*** Opening of DATASET EXCERPTS ***

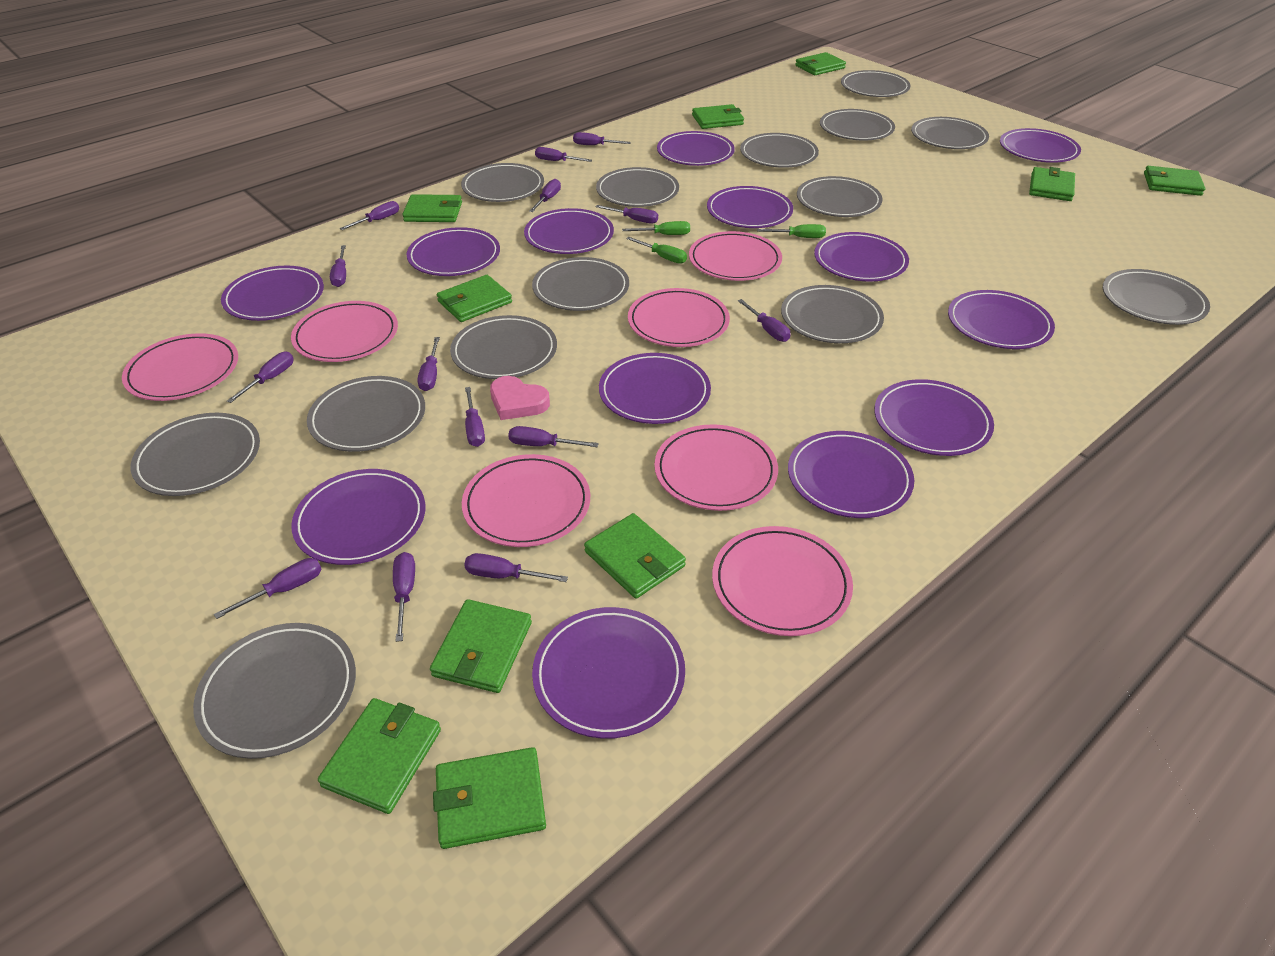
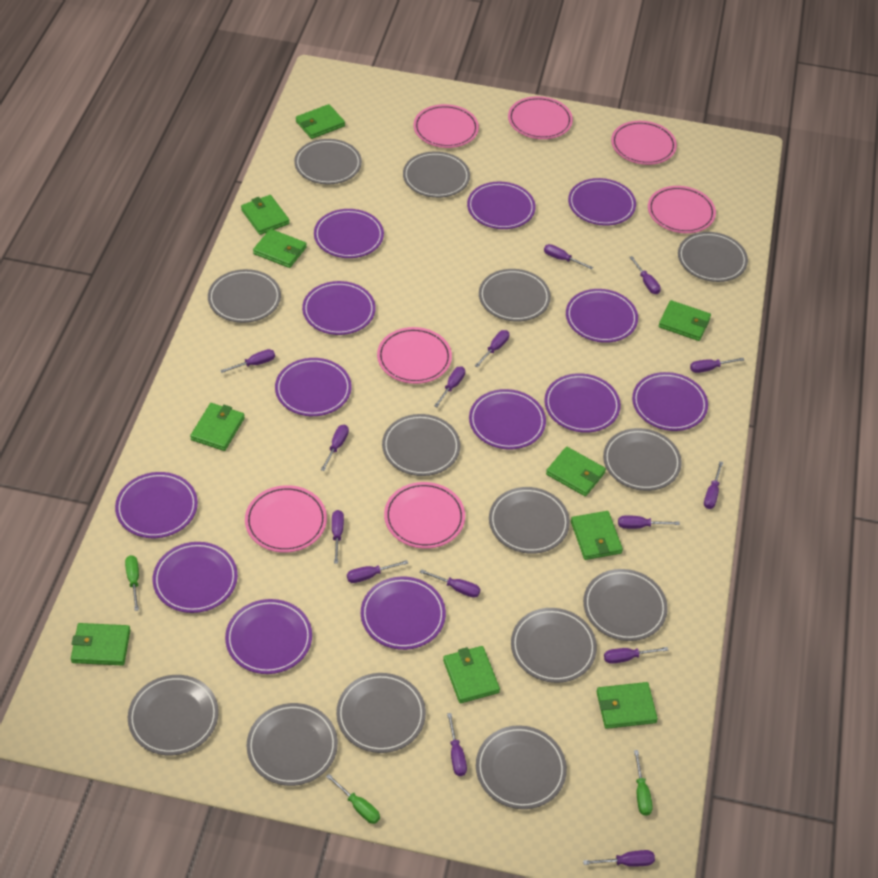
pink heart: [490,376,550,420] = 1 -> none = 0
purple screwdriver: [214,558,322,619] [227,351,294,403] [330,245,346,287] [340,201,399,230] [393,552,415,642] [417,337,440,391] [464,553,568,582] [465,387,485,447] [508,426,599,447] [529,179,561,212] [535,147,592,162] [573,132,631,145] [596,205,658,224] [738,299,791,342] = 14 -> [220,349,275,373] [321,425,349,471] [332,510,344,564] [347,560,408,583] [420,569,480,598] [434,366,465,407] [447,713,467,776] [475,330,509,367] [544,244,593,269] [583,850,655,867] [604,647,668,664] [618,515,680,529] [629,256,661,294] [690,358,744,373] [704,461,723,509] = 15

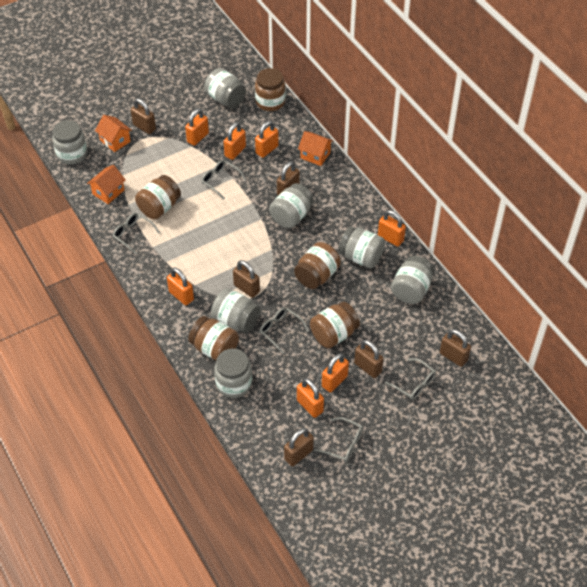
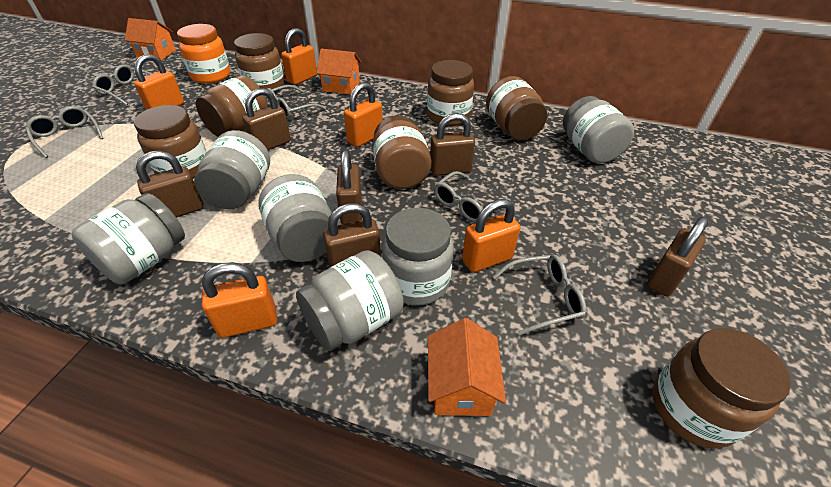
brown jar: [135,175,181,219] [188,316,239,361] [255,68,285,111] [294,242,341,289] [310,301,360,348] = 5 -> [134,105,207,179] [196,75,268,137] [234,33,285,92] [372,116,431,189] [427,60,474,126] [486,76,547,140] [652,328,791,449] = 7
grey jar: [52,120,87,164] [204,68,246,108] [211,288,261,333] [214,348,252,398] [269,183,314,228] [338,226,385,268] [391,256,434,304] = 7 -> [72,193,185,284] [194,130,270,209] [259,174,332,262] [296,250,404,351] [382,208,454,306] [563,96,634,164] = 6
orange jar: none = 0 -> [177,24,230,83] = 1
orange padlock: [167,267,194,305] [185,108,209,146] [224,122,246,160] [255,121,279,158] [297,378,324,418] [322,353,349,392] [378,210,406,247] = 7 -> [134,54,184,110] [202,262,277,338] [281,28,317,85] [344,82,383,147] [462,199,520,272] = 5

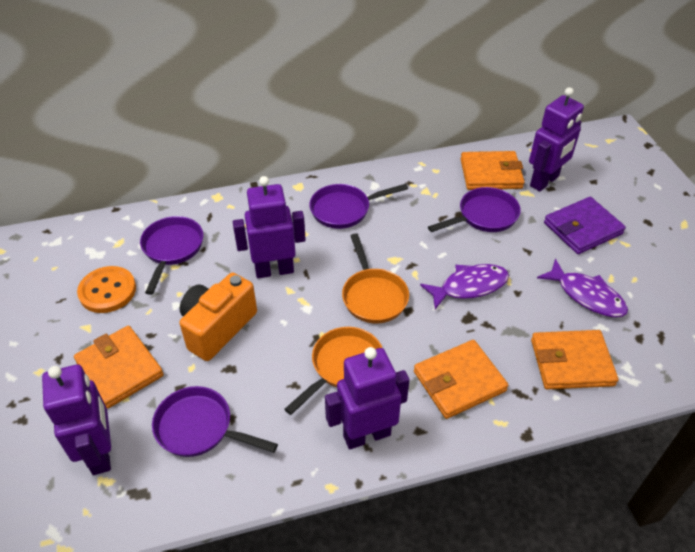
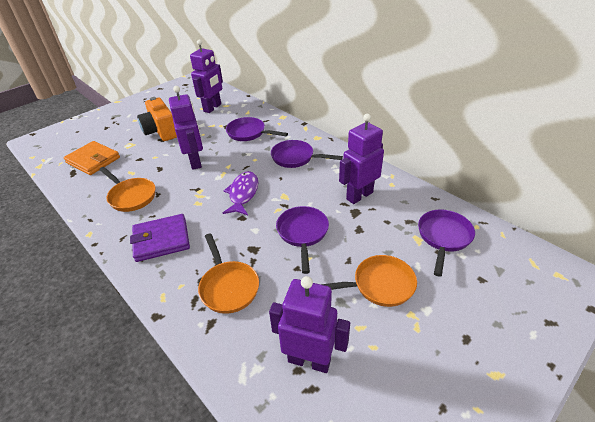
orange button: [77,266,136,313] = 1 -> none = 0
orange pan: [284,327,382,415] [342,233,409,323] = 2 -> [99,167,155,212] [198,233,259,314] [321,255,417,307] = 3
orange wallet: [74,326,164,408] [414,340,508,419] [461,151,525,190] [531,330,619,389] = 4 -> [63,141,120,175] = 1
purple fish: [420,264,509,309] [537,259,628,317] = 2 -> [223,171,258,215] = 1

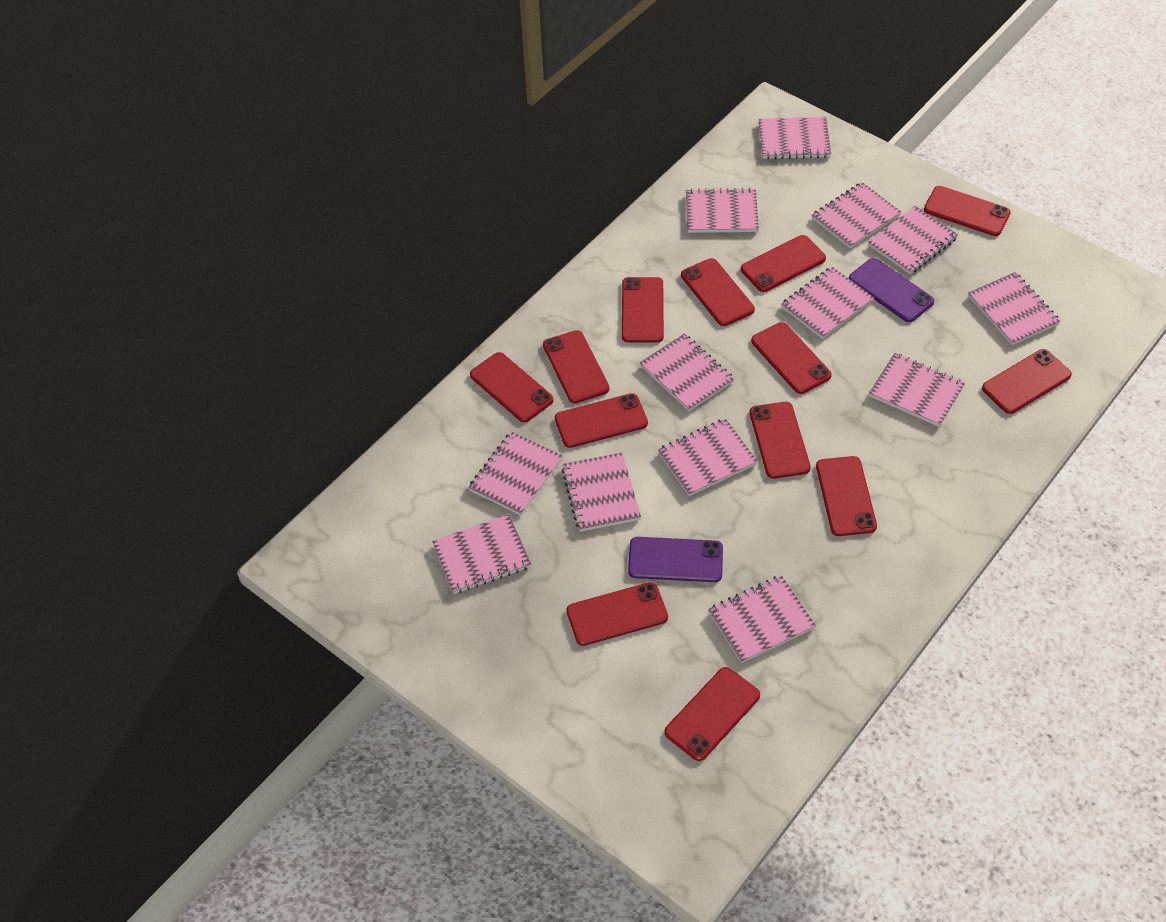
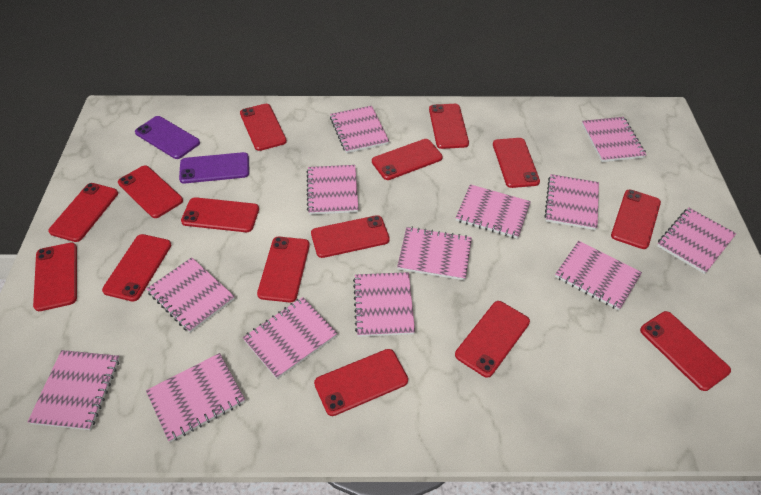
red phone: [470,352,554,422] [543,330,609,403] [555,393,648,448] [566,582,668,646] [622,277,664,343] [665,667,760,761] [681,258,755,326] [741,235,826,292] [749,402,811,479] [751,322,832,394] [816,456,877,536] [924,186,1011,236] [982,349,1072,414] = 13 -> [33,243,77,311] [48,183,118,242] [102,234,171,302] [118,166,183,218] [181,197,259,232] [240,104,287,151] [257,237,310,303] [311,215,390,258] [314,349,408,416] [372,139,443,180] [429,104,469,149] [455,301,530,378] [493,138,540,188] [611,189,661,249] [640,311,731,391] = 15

*** Close of DATASET EXCERPTS ***

### PROBLEM STATEMENT
None of the pictures should be kept; reproduce all the remaining material exactly.

### ANSWER TO THE EXERCISE
pink heart: [490,376,550,420] = 1 -> none = 0
purple screwdriver: [214,558,322,619] [227,351,294,403] [330,245,346,287] [340,201,399,230] [393,552,415,642] [417,337,440,391] [464,553,568,582] [465,387,485,447] [508,426,599,447] [529,179,561,212] [535,147,592,162] [573,132,631,145] [596,205,658,224] [738,299,791,342] = 14 -> [220,349,275,373] [321,425,349,471] [332,510,344,564] [347,560,408,583] [420,569,480,598] [434,366,465,407] [447,713,467,776] [475,330,509,367] [544,244,593,269] [583,850,655,867] [604,647,668,664] [618,515,680,529] [629,256,661,294] [690,358,744,373] [704,461,723,509] = 15

brown jar: [135,175,181,219] [188,316,239,361] [255,68,285,111] [294,242,341,289] [310,301,360,348] = 5 -> [134,105,207,179] [196,75,268,137] [234,33,285,92] [372,116,431,189] [427,60,474,126] [486,76,547,140] [652,328,791,449] = 7
grey jar: [52,120,87,164] [204,68,246,108] [211,288,261,333] [214,348,252,398] [269,183,314,228] [338,226,385,268] [391,256,434,304] = 7 -> [72,193,185,284] [194,130,270,209] [259,174,332,262] [296,250,404,351] [382,208,454,306] [563,96,634,164] = 6
orange jar: none = 0 -> [177,24,230,83] = 1
orange padlock: [167,267,194,305] [185,108,209,146] [224,122,246,160] [255,121,279,158] [297,378,324,418] [322,353,349,392] [378,210,406,247] = 7 -> [134,54,184,110] [202,262,277,338] [281,28,317,85] [344,82,383,147] [462,199,520,272] = 5

orange button: [77,266,136,313] = 1 -> none = 0
orange pan: [284,327,382,415] [342,233,409,323] = 2 -> [99,167,155,212] [198,233,259,314] [321,255,417,307] = 3
orange wallet: [74,326,164,408] [414,340,508,419] [461,151,525,190] [531,330,619,389] = 4 -> [63,141,120,175] = 1
purple fish: [420,264,509,309] [537,259,628,317] = 2 -> [223,171,258,215] = 1

red phone: [470,352,554,422] [543,330,609,403] [555,393,648,448] [566,582,668,646] [622,277,664,343] [665,667,760,761] [681,258,755,326] [741,235,826,292] [749,402,811,479] [751,322,832,394] [816,456,877,536] [924,186,1011,236] [982,349,1072,414] = 13 -> [33,243,77,311] [48,183,118,242] [102,234,171,302] [118,166,183,218] [181,197,259,232] [240,104,287,151] [257,237,310,303] [311,215,390,258] [314,349,408,416] [372,139,443,180] [429,104,469,149] [455,301,530,378] [493,138,540,188] [611,189,661,249] [640,311,731,391] = 15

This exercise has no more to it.